*REQUIREMENT*:
Write out, word for word, the first line of the data below and every line after it through the one containing "red wallet: [78,227,144,278]".

*EXTRACTED RECORDS*:

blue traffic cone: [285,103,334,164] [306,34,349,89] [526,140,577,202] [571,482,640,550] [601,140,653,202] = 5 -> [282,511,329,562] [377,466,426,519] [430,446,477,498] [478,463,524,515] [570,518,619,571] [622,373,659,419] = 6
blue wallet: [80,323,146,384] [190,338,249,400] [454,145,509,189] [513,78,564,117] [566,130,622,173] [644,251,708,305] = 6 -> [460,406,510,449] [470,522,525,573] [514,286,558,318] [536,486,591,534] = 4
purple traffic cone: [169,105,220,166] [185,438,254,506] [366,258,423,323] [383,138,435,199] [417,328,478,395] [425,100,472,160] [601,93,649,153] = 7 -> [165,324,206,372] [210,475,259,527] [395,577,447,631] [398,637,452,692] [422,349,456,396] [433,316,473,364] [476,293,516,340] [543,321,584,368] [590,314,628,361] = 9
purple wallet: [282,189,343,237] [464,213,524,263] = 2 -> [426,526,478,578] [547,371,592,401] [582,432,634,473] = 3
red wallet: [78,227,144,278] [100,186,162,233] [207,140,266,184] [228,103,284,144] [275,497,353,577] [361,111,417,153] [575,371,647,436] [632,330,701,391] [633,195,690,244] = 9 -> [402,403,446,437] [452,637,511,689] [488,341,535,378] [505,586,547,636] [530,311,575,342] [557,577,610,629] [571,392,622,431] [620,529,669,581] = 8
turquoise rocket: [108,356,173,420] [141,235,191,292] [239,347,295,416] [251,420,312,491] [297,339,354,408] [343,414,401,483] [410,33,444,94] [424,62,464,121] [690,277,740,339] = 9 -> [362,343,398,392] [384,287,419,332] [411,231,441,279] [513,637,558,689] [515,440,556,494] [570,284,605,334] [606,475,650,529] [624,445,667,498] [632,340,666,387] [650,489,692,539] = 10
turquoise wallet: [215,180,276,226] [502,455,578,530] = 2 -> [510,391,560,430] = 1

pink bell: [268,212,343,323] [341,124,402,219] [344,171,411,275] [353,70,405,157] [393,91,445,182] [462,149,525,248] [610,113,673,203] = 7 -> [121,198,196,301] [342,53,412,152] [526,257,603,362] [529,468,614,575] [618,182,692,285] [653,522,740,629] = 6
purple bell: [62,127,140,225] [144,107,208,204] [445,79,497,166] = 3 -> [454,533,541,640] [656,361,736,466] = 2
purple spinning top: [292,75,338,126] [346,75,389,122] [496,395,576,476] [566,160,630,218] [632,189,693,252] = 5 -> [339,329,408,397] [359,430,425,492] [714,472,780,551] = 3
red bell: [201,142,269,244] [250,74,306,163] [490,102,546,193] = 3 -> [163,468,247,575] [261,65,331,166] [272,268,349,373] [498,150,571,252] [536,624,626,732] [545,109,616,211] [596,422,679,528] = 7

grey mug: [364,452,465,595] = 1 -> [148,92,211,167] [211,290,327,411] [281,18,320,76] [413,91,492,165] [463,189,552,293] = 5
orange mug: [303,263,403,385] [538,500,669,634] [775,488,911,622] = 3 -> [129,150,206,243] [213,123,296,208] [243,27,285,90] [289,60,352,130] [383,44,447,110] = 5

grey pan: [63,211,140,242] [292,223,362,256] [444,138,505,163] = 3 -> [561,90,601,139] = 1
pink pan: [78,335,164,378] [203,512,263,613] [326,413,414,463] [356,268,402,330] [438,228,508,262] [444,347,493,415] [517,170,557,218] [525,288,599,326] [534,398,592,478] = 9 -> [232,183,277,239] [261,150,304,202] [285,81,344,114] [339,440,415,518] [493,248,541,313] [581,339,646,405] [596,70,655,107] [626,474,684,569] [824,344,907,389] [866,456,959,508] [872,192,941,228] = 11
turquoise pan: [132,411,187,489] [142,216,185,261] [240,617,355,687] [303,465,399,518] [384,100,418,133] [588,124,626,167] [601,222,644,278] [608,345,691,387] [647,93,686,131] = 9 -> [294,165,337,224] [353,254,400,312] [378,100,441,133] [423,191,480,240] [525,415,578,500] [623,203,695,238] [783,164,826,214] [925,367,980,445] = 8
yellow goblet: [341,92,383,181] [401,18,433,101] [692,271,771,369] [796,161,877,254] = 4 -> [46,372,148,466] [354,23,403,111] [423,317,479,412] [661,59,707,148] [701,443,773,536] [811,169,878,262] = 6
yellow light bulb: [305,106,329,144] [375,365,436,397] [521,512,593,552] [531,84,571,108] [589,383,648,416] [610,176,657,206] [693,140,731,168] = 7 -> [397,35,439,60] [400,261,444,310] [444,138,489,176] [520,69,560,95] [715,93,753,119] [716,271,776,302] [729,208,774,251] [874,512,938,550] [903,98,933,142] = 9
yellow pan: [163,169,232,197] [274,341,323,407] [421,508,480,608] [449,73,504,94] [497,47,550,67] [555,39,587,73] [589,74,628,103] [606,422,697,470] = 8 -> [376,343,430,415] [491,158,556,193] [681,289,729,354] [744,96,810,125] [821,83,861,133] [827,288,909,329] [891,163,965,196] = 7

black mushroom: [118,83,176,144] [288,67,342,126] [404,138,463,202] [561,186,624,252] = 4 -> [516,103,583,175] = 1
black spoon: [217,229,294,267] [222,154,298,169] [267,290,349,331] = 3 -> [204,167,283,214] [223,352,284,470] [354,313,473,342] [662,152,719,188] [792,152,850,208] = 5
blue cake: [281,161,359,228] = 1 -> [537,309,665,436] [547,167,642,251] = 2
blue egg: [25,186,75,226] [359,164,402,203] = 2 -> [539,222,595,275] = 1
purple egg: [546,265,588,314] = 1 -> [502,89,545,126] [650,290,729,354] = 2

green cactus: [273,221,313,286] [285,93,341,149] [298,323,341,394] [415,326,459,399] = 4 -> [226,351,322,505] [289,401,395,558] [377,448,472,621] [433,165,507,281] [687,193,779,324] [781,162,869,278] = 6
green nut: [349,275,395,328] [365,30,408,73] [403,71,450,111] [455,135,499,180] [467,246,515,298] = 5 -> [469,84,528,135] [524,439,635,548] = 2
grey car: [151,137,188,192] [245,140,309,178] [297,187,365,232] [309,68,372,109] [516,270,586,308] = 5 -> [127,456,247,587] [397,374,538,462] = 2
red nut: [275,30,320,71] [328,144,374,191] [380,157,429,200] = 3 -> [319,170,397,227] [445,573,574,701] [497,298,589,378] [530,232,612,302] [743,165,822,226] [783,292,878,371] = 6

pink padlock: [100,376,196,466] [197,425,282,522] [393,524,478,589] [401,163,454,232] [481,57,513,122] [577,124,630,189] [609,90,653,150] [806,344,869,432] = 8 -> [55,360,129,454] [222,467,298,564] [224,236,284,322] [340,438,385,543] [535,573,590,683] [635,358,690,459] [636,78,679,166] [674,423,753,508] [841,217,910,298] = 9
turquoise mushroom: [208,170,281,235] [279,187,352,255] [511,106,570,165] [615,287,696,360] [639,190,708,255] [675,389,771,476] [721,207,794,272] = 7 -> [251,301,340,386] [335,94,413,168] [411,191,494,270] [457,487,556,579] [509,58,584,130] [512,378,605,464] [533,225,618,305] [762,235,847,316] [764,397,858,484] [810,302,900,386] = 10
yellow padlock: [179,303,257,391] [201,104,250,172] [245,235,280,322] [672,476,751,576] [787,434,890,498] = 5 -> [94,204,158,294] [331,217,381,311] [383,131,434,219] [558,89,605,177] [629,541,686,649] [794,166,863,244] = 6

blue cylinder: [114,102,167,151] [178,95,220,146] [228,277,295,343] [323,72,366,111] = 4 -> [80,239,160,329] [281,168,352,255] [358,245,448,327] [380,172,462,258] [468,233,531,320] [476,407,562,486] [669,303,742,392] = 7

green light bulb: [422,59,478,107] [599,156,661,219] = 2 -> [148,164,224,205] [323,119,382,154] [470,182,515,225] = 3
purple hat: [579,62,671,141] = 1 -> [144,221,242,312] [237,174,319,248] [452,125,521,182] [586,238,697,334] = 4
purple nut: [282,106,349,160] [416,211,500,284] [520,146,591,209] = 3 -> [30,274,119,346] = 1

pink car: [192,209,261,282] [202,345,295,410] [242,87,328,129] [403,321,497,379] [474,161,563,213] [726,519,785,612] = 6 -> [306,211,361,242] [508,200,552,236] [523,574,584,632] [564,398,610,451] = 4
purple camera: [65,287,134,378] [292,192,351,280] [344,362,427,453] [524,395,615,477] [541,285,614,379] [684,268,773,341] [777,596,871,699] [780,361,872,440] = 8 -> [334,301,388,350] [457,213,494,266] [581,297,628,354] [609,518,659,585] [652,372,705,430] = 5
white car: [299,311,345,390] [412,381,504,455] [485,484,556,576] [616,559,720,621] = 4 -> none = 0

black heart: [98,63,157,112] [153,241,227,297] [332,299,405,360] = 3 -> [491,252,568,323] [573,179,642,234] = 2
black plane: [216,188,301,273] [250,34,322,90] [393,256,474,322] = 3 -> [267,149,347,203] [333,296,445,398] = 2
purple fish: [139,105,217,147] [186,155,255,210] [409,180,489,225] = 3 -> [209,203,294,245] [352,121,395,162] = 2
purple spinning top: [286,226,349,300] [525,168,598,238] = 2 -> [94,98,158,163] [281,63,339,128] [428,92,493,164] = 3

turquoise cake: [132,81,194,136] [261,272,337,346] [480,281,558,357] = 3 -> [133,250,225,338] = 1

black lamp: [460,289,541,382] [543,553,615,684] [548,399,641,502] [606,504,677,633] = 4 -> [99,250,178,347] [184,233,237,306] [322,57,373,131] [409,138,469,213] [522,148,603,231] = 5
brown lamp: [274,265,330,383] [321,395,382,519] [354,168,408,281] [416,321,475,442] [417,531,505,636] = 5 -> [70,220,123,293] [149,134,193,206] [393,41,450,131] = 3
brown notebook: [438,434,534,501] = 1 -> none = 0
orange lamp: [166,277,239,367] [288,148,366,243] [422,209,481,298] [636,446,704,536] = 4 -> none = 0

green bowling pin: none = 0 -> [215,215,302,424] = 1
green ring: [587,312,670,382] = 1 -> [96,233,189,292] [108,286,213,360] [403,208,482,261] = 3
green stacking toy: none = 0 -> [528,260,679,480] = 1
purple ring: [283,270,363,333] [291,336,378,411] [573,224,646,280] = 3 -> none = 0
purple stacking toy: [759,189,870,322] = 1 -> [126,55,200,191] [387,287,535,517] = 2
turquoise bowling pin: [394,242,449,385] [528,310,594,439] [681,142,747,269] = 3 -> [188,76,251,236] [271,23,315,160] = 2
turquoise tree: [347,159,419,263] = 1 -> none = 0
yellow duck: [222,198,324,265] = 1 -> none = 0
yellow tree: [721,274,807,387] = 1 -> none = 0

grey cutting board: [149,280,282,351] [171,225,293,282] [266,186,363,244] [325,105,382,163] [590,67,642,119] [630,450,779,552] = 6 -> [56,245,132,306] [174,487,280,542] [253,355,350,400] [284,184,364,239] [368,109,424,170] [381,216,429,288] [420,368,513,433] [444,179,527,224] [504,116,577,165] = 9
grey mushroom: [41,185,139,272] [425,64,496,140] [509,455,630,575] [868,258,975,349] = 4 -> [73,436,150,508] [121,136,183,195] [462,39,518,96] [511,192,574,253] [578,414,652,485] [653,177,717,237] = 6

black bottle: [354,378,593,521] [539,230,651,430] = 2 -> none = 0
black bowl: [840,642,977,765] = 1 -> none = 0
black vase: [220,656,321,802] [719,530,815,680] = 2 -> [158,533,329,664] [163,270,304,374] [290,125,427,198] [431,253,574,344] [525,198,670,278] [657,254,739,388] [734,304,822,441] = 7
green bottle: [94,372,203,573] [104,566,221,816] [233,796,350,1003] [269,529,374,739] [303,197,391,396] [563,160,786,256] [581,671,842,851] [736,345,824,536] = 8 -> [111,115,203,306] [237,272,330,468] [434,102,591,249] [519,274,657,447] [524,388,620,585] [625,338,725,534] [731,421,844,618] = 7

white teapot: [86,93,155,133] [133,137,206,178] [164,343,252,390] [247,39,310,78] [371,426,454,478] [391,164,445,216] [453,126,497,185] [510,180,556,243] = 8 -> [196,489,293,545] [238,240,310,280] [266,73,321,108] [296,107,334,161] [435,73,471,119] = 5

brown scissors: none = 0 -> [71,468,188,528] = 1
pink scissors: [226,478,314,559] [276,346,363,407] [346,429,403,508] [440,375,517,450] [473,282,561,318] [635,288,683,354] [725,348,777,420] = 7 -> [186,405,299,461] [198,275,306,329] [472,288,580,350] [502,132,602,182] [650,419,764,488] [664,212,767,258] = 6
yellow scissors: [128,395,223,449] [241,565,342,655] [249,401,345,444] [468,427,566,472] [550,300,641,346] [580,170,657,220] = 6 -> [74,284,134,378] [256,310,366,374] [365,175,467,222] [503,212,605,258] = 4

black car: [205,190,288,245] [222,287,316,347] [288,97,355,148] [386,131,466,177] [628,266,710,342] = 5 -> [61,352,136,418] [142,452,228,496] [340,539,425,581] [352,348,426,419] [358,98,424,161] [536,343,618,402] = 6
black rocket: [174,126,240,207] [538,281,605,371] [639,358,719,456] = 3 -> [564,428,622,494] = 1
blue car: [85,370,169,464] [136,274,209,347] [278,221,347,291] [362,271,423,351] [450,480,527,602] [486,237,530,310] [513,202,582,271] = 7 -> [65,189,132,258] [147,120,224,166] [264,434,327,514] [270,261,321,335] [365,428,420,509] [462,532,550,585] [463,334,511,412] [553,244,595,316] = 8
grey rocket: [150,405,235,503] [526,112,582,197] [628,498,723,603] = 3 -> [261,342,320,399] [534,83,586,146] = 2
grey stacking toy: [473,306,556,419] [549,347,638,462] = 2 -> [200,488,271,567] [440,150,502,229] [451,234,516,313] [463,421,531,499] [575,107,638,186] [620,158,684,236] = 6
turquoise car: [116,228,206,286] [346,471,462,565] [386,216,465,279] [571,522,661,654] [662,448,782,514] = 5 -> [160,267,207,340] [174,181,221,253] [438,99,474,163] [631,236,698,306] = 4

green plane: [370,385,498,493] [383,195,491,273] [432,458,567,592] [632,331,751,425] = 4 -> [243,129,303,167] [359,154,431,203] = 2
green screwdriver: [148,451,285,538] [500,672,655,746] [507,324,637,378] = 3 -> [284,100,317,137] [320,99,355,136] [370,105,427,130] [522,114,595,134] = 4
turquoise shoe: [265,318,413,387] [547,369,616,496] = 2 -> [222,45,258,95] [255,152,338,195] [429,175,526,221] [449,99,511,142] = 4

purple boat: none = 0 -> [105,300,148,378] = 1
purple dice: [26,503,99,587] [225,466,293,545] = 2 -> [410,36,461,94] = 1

*REPLY*:
blue traffic cone: [285,103,334,164] [306,34,349,89] [526,140,577,202] [571,482,640,550] [601,140,653,202] = 5 -> [282,511,329,562] [377,466,426,519] [430,446,477,498] [478,463,524,515] [570,518,619,571] [622,373,659,419] = 6
blue wallet: [80,323,146,384] [190,338,249,400] [454,145,509,189] [513,78,564,117] [566,130,622,173] [644,251,708,305] = 6 -> [460,406,510,449] [470,522,525,573] [514,286,558,318] [536,486,591,534] = 4
purple traffic cone: [169,105,220,166] [185,438,254,506] [366,258,423,323] [383,138,435,199] [417,328,478,395] [425,100,472,160] [601,93,649,153] = 7 -> [165,324,206,372] [210,475,259,527] [395,577,447,631] [398,637,452,692] [422,349,456,396] [433,316,473,364] [476,293,516,340] [543,321,584,368] [590,314,628,361] = 9
purple wallet: [282,189,343,237] [464,213,524,263] = 2 -> [426,526,478,578] [547,371,592,401] [582,432,634,473] = 3
red wallet: [78,227,144,278] [100,186,162,233] [207,140,266,184] [228,103,284,144] [275,497,353,577] [361,111,417,153] [575,371,647,436] [632,330,701,391] [633,195,690,244] = 9 -> [402,403,446,437] [452,637,511,689] [488,341,535,378] [505,586,547,636] [530,311,575,342] [557,577,610,629] [571,392,622,431] [620,529,669,581] = 8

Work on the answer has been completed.